▶ **Task description**: Everything in the listing below from the line containing "camera: 170 degrees right, 5 degrees up" through the line containing "(252, 129) = (380, 525): blue" must be repeated exactly; the remaining lines are not wanted.
── Data listing
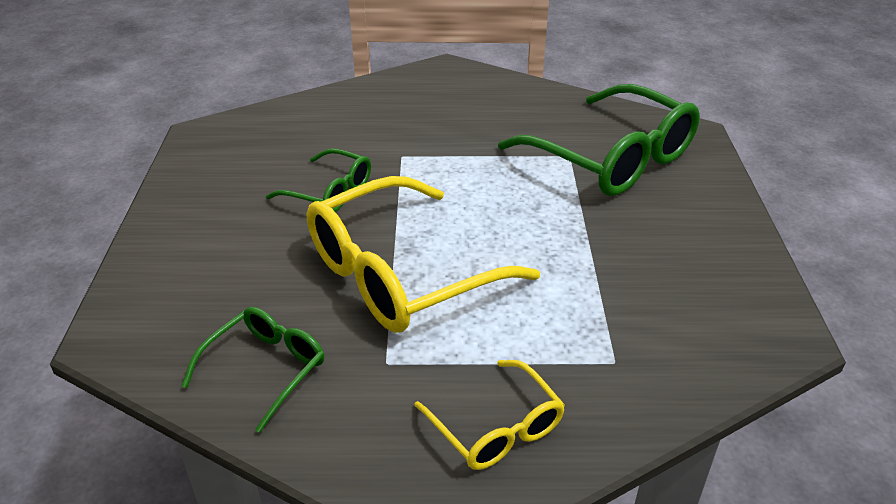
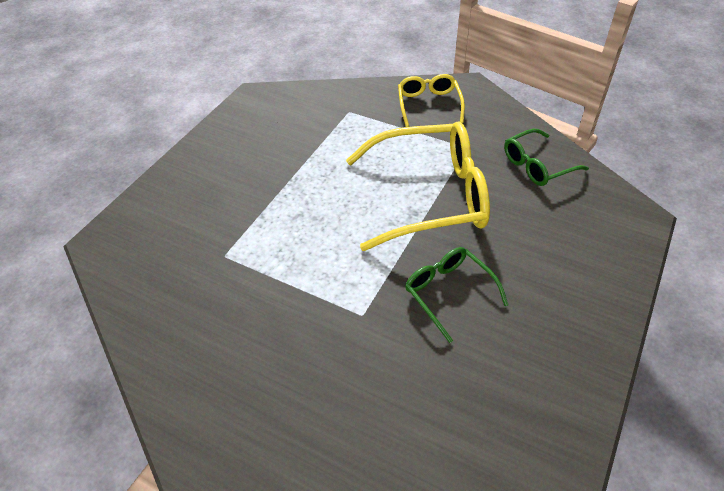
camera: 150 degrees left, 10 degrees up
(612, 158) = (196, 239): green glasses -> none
────
── Data listing
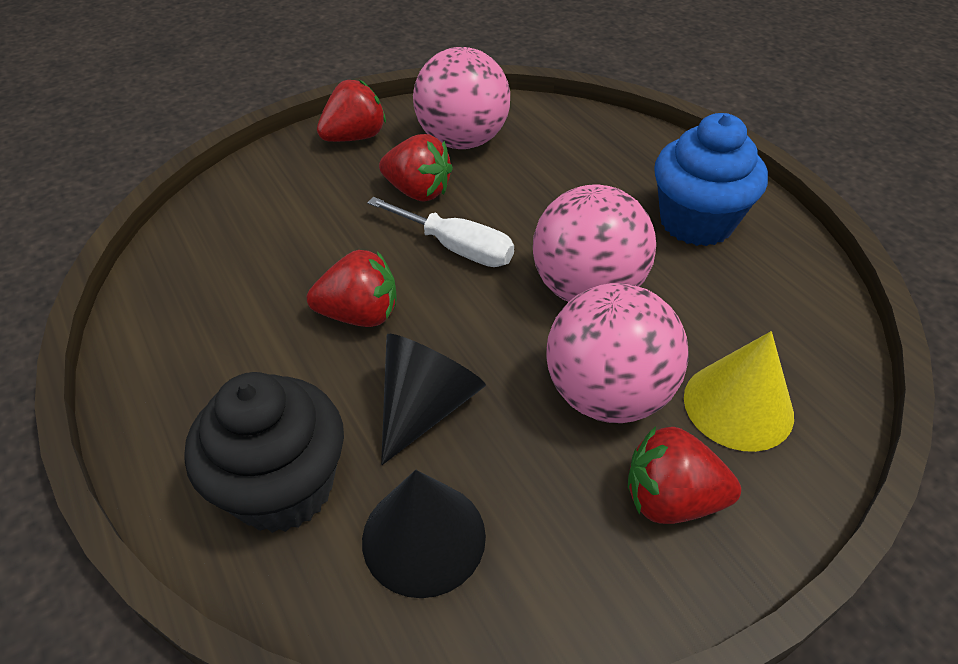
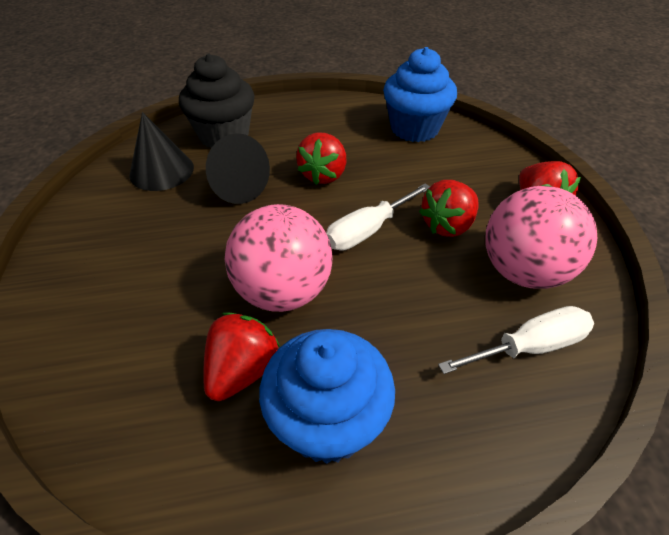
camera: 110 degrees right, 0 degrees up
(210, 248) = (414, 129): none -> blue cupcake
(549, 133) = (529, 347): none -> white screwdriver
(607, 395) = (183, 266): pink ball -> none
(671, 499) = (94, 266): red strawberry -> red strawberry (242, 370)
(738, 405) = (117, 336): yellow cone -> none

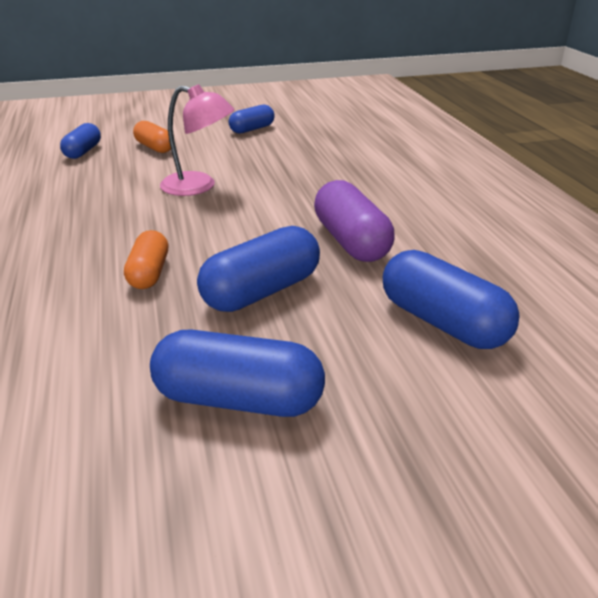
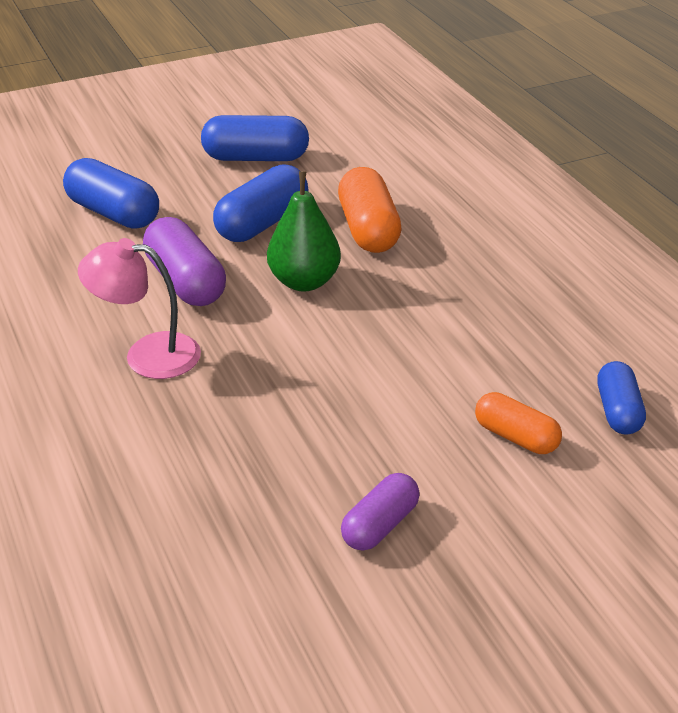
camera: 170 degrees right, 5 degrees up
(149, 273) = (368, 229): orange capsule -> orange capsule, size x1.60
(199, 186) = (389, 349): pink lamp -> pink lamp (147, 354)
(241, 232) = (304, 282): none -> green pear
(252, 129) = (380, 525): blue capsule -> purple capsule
────
▶ **Response to the task**:
camera: 170 degrees right, 5 degrees up
(149, 273) = (368, 229): orange capsule -> orange capsule, size x1.60
(199, 186) = (389, 349): pink lamp -> pink lamp (147, 354)
(241, 232) = (304, 282): none -> green pear
(252, 129) = (380, 525): blue capsule -> purple capsule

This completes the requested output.